### YOUR TASK
Please retype the records below exactly as they stand.

--- EXCERPTED RECORDS Enclosed Below ---

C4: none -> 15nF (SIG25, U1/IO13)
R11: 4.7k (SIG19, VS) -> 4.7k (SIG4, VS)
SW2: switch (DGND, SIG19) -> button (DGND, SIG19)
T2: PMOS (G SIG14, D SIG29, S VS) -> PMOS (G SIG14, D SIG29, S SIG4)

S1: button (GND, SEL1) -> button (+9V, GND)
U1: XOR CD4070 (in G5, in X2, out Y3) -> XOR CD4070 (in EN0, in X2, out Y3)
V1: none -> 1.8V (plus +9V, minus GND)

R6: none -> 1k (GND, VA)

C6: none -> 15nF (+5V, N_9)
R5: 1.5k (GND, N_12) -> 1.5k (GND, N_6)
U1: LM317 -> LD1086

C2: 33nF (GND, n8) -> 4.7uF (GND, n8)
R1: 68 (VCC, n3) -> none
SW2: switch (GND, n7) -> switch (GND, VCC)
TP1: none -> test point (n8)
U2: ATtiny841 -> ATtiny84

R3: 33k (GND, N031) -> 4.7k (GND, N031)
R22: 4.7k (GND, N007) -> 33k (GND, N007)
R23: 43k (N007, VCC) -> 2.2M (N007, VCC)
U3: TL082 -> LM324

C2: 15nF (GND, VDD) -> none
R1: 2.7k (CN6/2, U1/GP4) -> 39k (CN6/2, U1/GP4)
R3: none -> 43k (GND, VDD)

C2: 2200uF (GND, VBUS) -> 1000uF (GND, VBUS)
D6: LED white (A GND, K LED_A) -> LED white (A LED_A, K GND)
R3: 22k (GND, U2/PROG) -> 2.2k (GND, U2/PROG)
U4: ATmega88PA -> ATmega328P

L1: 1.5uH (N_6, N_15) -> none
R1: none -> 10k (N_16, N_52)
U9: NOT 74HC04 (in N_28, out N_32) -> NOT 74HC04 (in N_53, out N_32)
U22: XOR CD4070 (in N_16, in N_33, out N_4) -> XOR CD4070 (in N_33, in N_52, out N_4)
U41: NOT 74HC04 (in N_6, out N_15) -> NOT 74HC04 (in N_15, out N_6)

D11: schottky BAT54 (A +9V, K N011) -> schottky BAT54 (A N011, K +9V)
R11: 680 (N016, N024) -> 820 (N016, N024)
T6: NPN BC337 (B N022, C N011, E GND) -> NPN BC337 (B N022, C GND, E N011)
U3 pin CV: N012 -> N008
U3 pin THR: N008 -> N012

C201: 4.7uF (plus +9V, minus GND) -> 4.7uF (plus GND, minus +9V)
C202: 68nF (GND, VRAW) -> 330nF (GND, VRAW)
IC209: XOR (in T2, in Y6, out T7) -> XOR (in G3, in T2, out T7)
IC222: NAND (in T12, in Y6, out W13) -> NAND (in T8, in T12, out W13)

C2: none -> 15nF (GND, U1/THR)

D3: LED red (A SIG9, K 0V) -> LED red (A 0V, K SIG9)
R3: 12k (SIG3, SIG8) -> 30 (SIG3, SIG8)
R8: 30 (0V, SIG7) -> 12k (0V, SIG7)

--- End of Enclosed EXCERPTED RECORDS ---

### THE ANSWER
C4: none -> 15nF (SIG25, U1/IO13)
R11: 4.7k (SIG19, VS) -> 4.7k (SIG4, VS)
SW2: switch (DGND, SIG19) -> button (DGND, SIG19)
T2: PMOS (G SIG14, D SIG29, S VS) -> PMOS (G SIG14, D SIG29, S SIG4)

S1: button (GND, SEL1) -> button (+9V, GND)
U1: XOR CD4070 (in G5, in X2, out Y3) -> XOR CD4070 (in EN0, in X2, out Y3)
V1: none -> 1.8V (plus +9V, minus GND)

R6: none -> 1k (GND, VA)

C6: none -> 15nF (+5V, N_9)
R5: 1.5k (GND, N_12) -> 1.5k (GND, N_6)
U1: LM317 -> LD1086

C2: 33nF (GND, n8) -> 4.7uF (GND, n8)
R1: 68 (VCC, n3) -> none
SW2: switch (GND, n7) -> switch (GND, VCC)
TP1: none -> test point (n8)
U2: ATtiny841 -> ATtiny84

R3: 33k (GND, N031) -> 4.7k (GND, N031)
R22: 4.7k (GND, N007) -> 33k (GND, N007)
R23: 43k (N007, VCC) -> 2.2M (N007, VCC)
U3: TL082 -> LM324

C2: 15nF (GND, VDD) -> none
R1: 2.7k (CN6/2, U1/GP4) -> 39k (CN6/2, U1/GP4)
R3: none -> 43k (GND, VDD)

C2: 2200uF (GND, VBUS) -> 1000uF (GND, VBUS)
D6: LED white (A GND, K LED_A) -> LED white (A LED_A, K GND)
R3: 22k (GND, U2/PROG) -> 2.2k (GND, U2/PROG)
U4: ATmega88PA -> ATmega328P

L1: 1.5uH (N_6, N_15) -> none
R1: none -> 10k (N_16, N_52)
U9: NOT 74HC04 (in N_28, out N_32) -> NOT 74HC04 (in N_53, out N_32)
U22: XOR CD4070 (in N_16, in N_33, out N_4) -> XOR CD4070 (in N_33, in N_52, out N_4)
U41: NOT 74HC04 (in N_6, out N_15) -> NOT 74HC04 (in N_15, out N_6)

D11: schottky BAT54 (A +9V, K N011) -> schottky BAT54 (A N011, K +9V)
R11: 680 (N016, N024) -> 820 (N016, N024)
T6: NPN BC337 (B N022, C N011, E GND) -> NPN BC337 (B N022, C GND, E N011)
U3 pin CV: N012 -> N008
U3 pin THR: N008 -> N012

C201: 4.7uF (plus +9V, minus GND) -> 4.7uF (plus GND, minus +9V)
C202: 68nF (GND, VRAW) -> 330nF (GND, VRAW)
IC209: XOR (in T2, in Y6, out T7) -> XOR (in G3, in T2, out T7)
IC222: NAND (in T12, in Y6, out W13) -> NAND (in T8, in T12, out W13)

C2: none -> 15nF (GND, U1/THR)

D3: LED red (A SIG9, K 0V) -> LED red (A 0V, K SIG9)
R3: 12k (SIG3, SIG8) -> 30 (SIG3, SIG8)
R8: 30 (0V, SIG7) -> 12k (0V, SIG7)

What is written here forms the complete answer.